■ WHAT IS BEING ASKED: Each record below gets repeated exactly, and pictures stay out of the copy.

(Scene edit records)
########
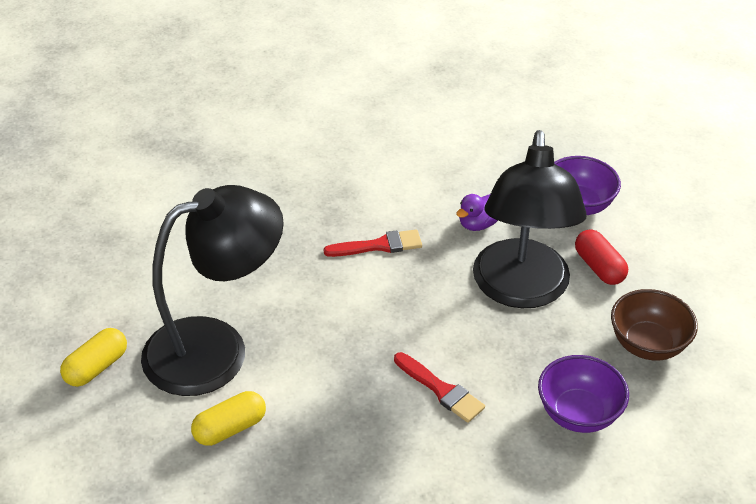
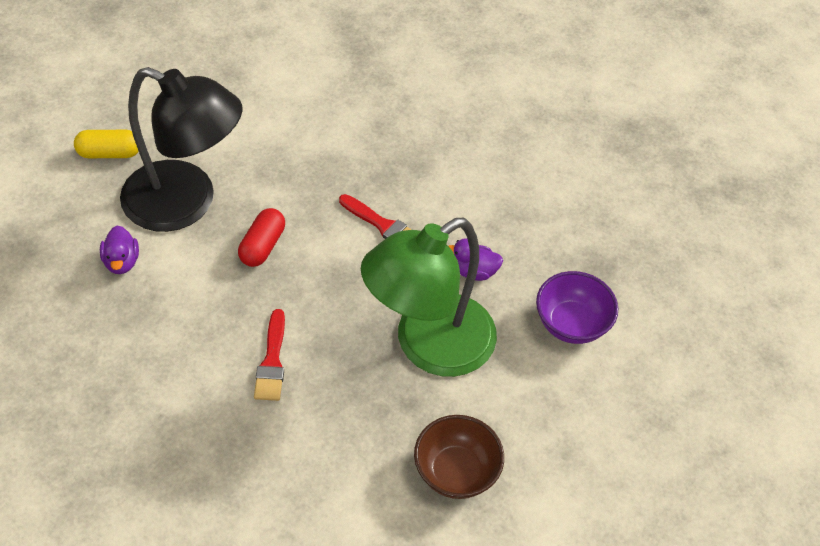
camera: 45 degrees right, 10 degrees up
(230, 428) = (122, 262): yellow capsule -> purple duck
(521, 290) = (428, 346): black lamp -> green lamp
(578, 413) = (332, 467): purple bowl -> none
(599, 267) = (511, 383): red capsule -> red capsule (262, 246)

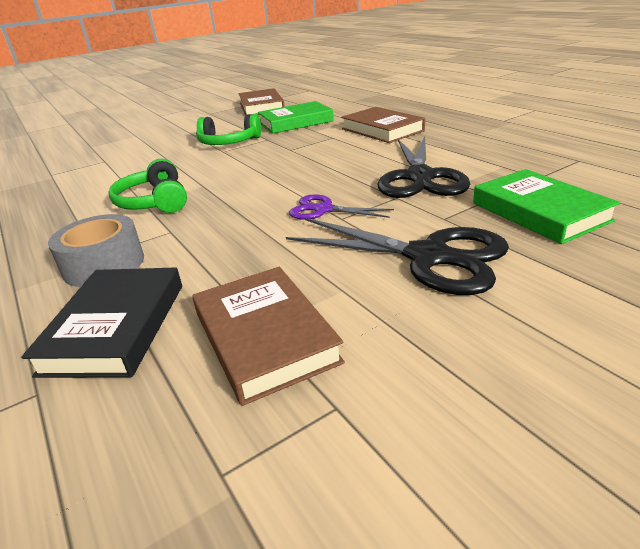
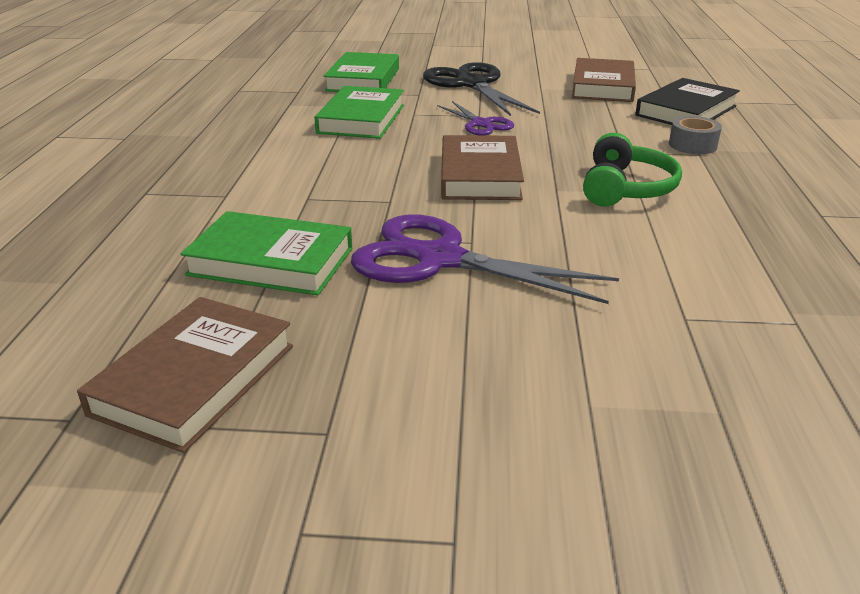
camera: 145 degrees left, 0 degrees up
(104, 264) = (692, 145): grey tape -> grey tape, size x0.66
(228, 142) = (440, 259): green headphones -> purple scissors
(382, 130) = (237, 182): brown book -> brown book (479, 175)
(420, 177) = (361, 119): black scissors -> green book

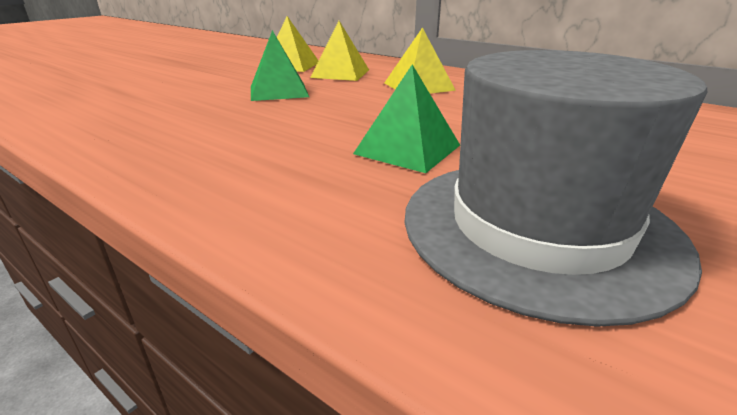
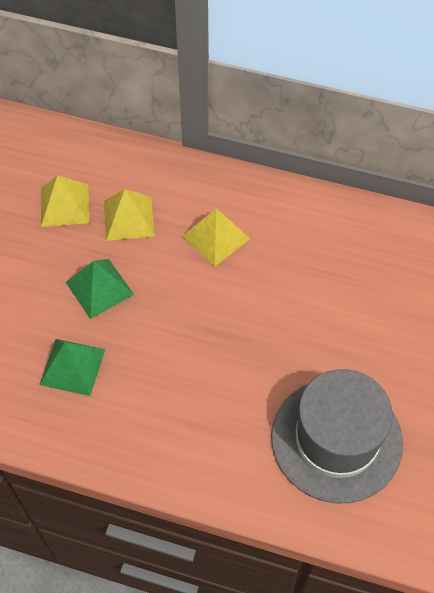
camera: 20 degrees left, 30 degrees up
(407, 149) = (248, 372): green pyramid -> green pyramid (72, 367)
########
■ RESPONSE TO THE TASK:
camera: 45 degrees right, 10 degrees up
(230, 428) = (122, 262): yellow capsule -> purple duck
(521, 290) = (428, 346): black lamp -> green lamp
(578, 413) = (332, 467): purple bowl -> none
(599, 267) = (511, 383): red capsule -> red capsule (262, 246)

camera: 145 degrees left, 0 degrees up
(104, 264) = (692, 145): grey tape -> grey tape, size x0.66
(228, 142) = (440, 259): green headphones -> purple scissors
(382, 130) = (237, 182): brown book -> brown book (479, 175)
(420, 177) = (361, 119): black scissors -> green book

camera: 20 degrees left, 30 degrees up
(407, 149) = (248, 372): green pyramid -> green pyramid (72, 367)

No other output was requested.